((

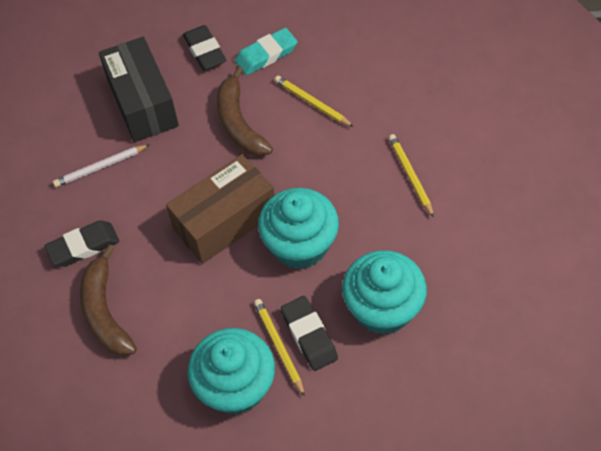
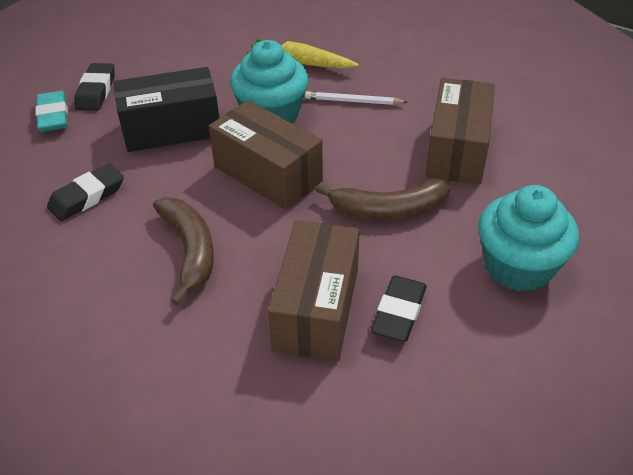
brown box: 1 -> 3
turquoise cupcake: 3 -> 2
yellow carrot: 0 -> 1
yellow pencil: 3 -> 0

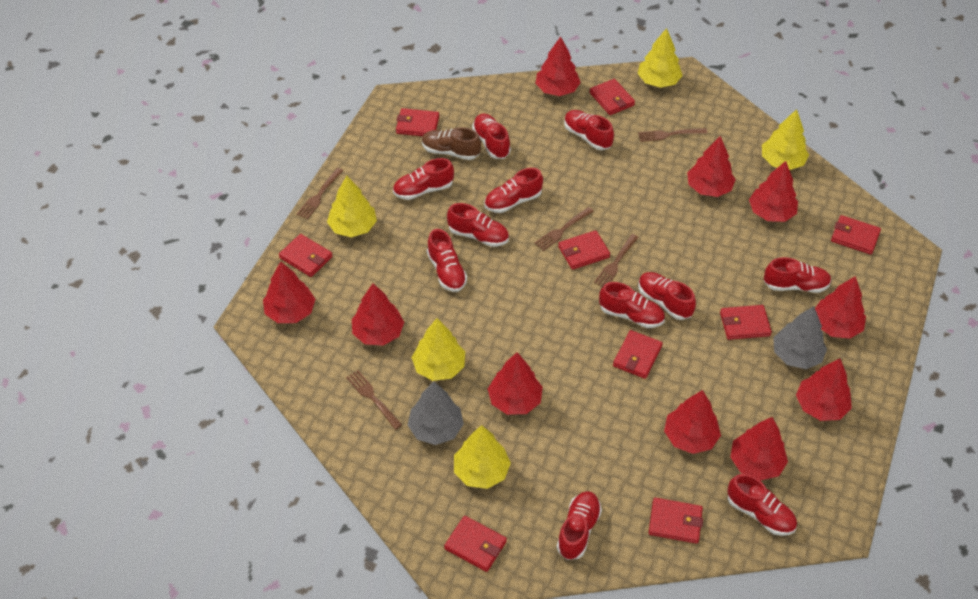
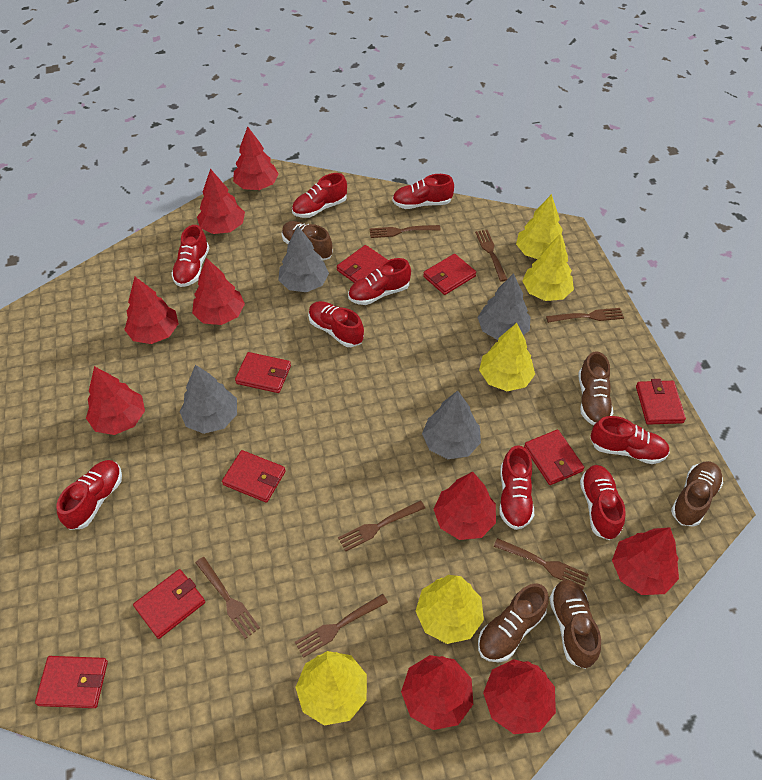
brown fork: 5 -> 7
brown shoe: 1 -> 5
grey tree: 2 -> 4
red shoe: 11 -> 9
red tree: 10 -> 9
red wallet: 9 -> 8

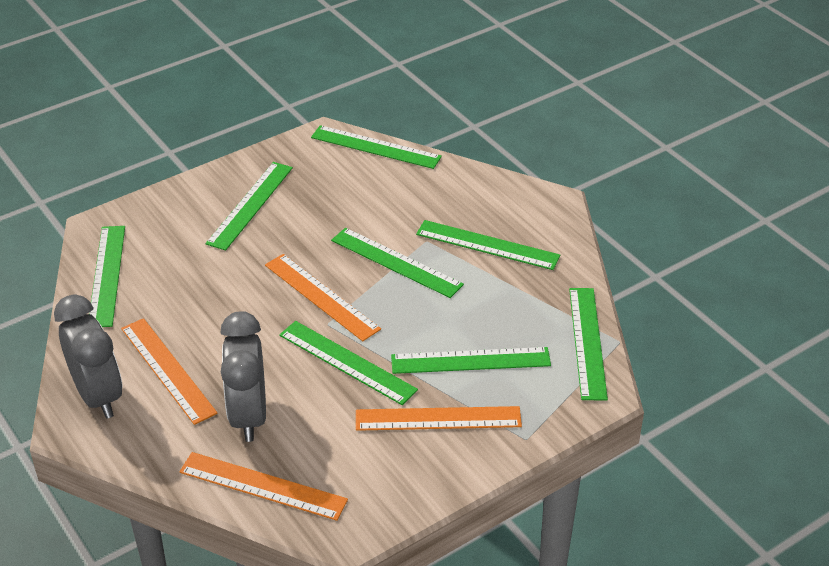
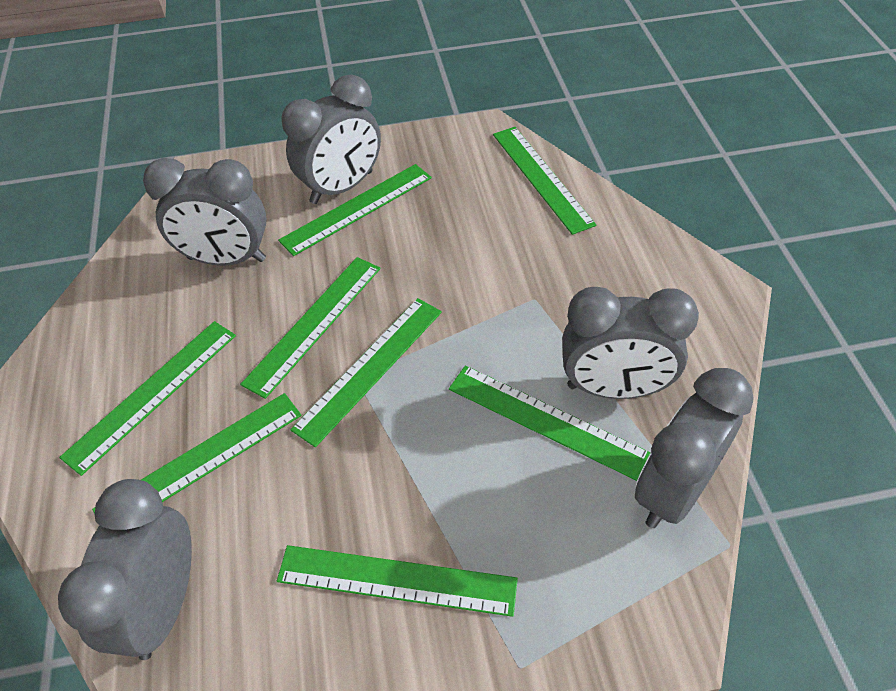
grey clock: 2 -> 5
orange ruler: 4 -> 0

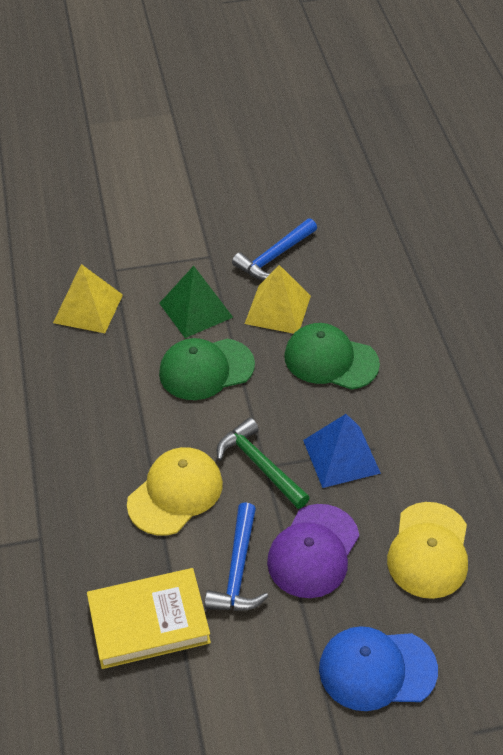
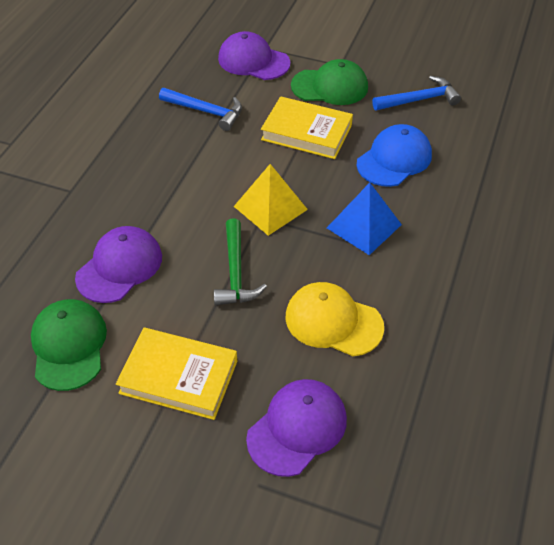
green pyramid: 1 -> 0
purple cap: 1 -> 3
yellow book: 1 -> 2
yellow cap: 2 -> 1
yellow pyramid: 2 -> 1

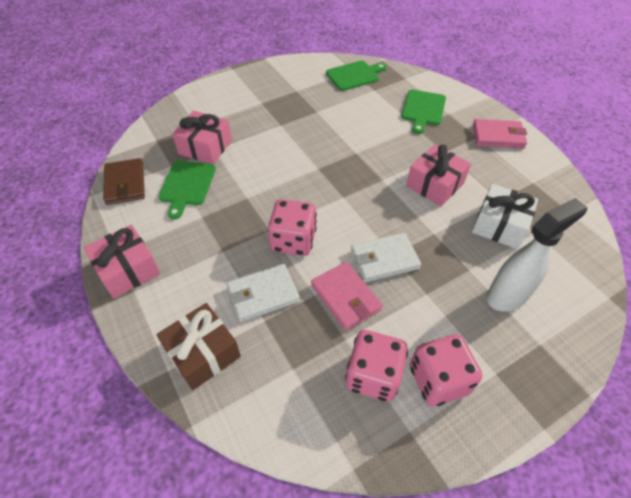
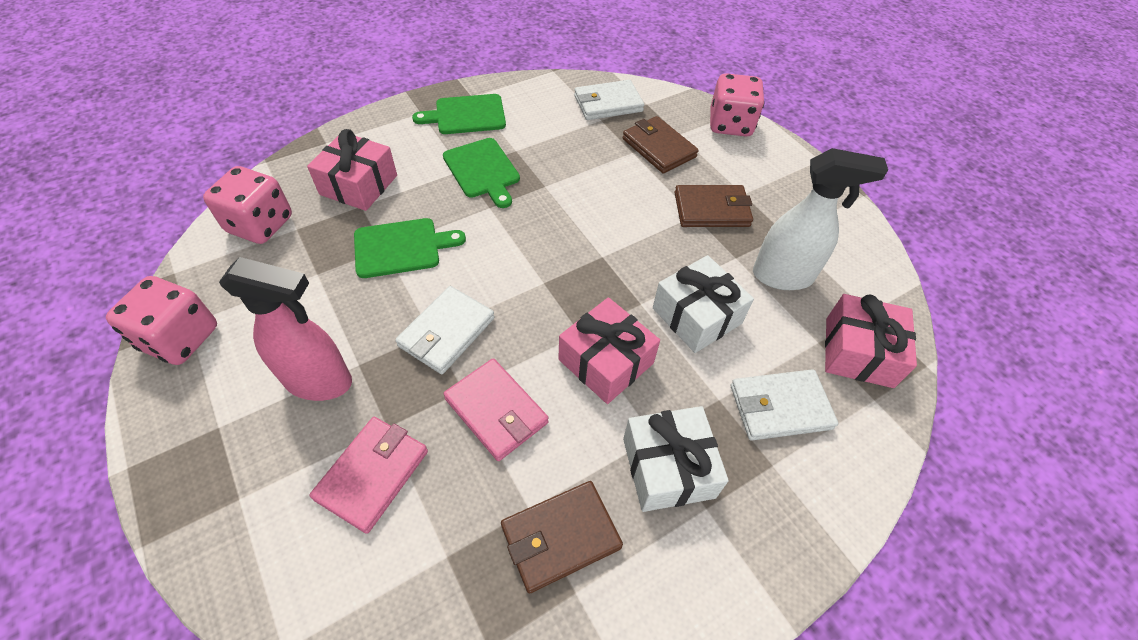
brown gift: 1 -> 0
brown wallet: 1 -> 3
pink spray bottle: 0 -> 1
white gift: 1 -> 2
white wallet: 2 -> 3

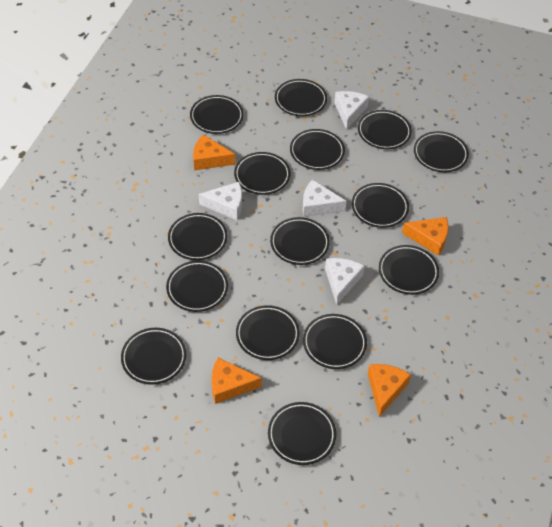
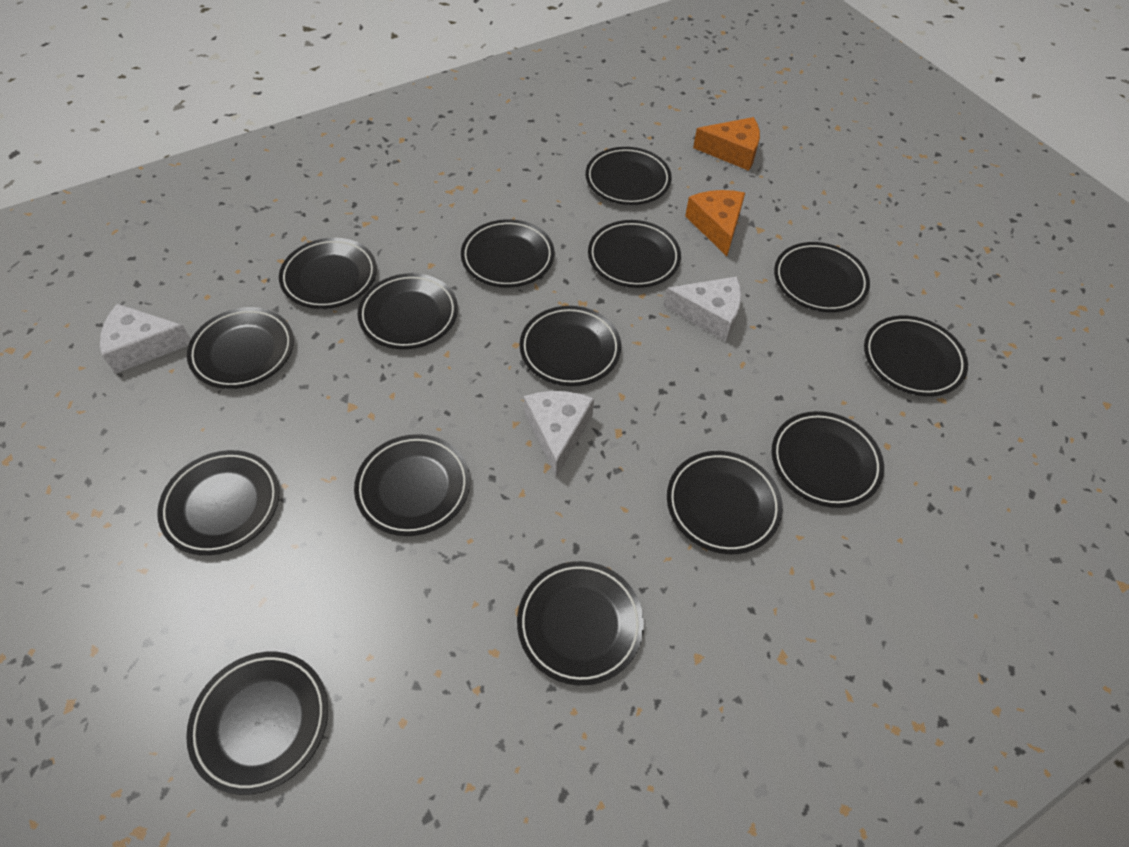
orange cheese: 4 -> 2
white cheese: 4 -> 3

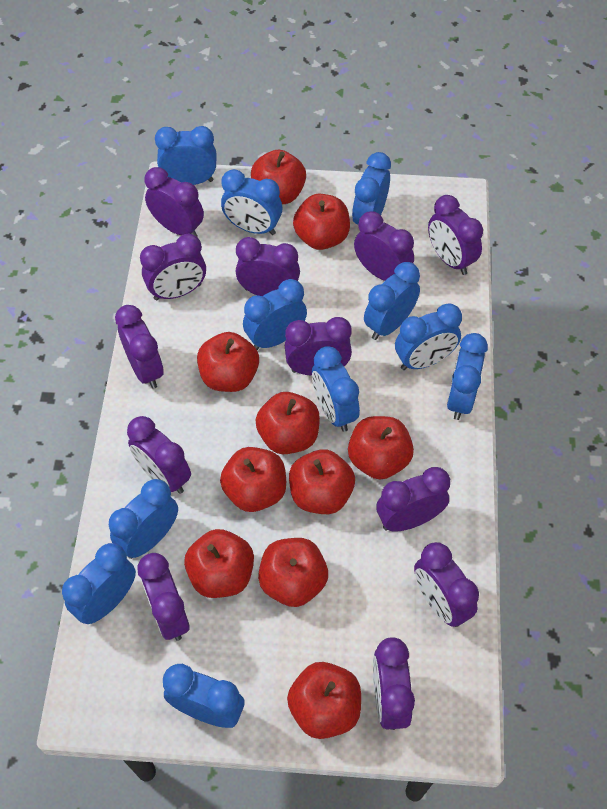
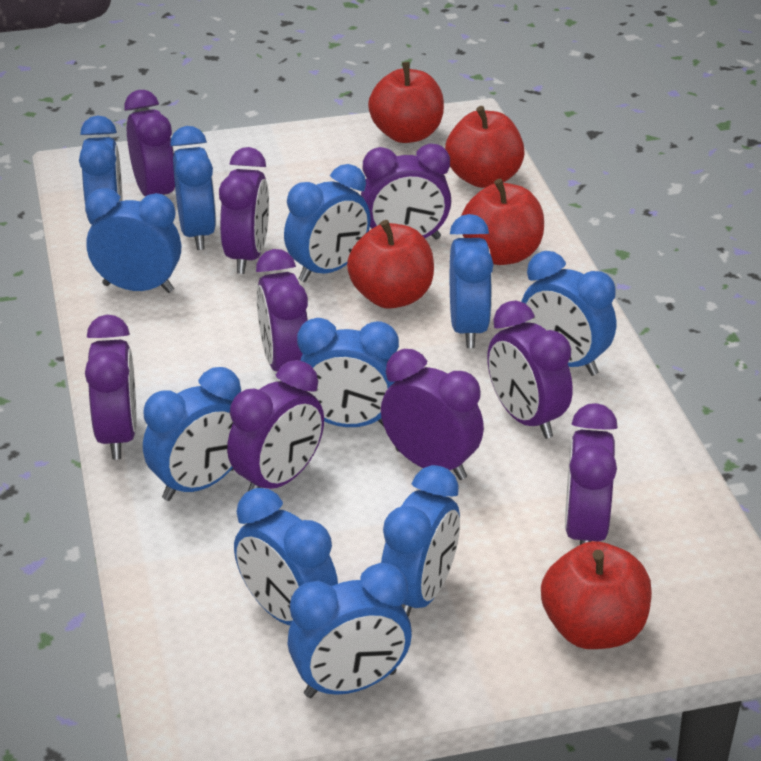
purple clock: 12 -> 9
red apple: 10 -> 5

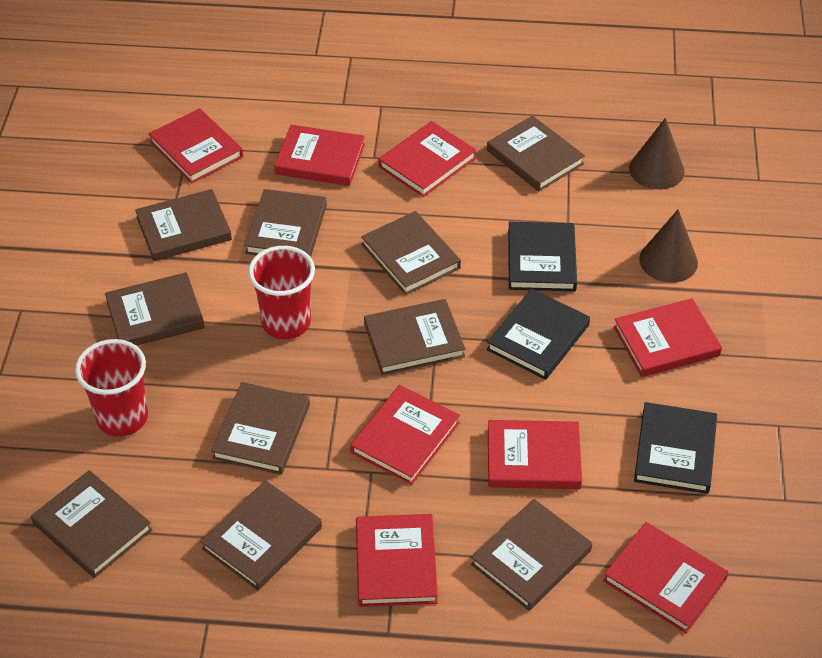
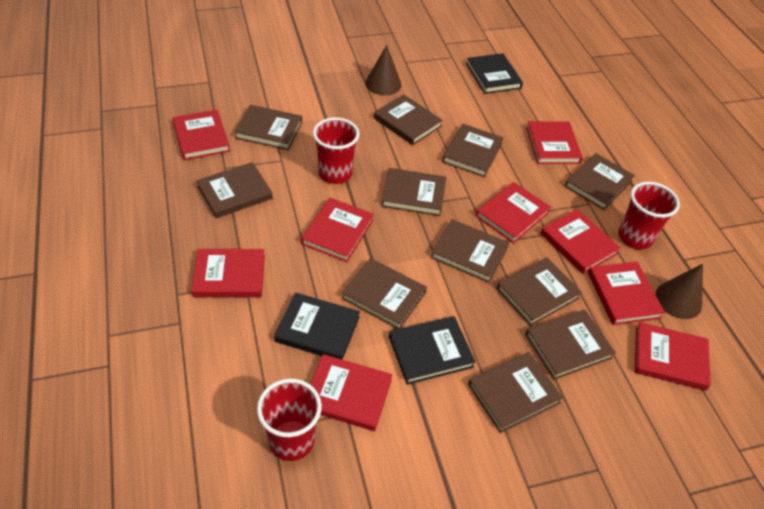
brown book: 10 -> 11
red book: 8 -> 9
red cup: 2 -> 3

))

■ Work to be completed
Output, exactly and without pictures, the lines above that run from the one containing "turquoise cupcake: 3 -> 2" through the last line of the entries, inclusive.

■ Result for this task
turquoise cupcake: 3 -> 2
yellow carrot: 0 -> 1
yellow pencil: 3 -> 0

brown fork: 5 -> 7
brown shoe: 1 -> 5
grey tree: 2 -> 4
red shoe: 11 -> 9
red tree: 10 -> 9
red wallet: 9 -> 8

grey clock: 2 -> 5
orange ruler: 4 -> 0

green pyramid: 1 -> 0
purple cap: 1 -> 3
yellow book: 1 -> 2
yellow cap: 2 -> 1
yellow pyramid: 2 -> 1

brown gift: 1 -> 0
brown wallet: 1 -> 3
pink spray bottle: 0 -> 1
white gift: 1 -> 2
white wallet: 2 -> 3

orange cheese: 4 -> 2
white cheese: 4 -> 3

purple clock: 12 -> 9
red apple: 10 -> 5

brown book: 10 -> 11
red book: 8 -> 9
red cup: 2 -> 3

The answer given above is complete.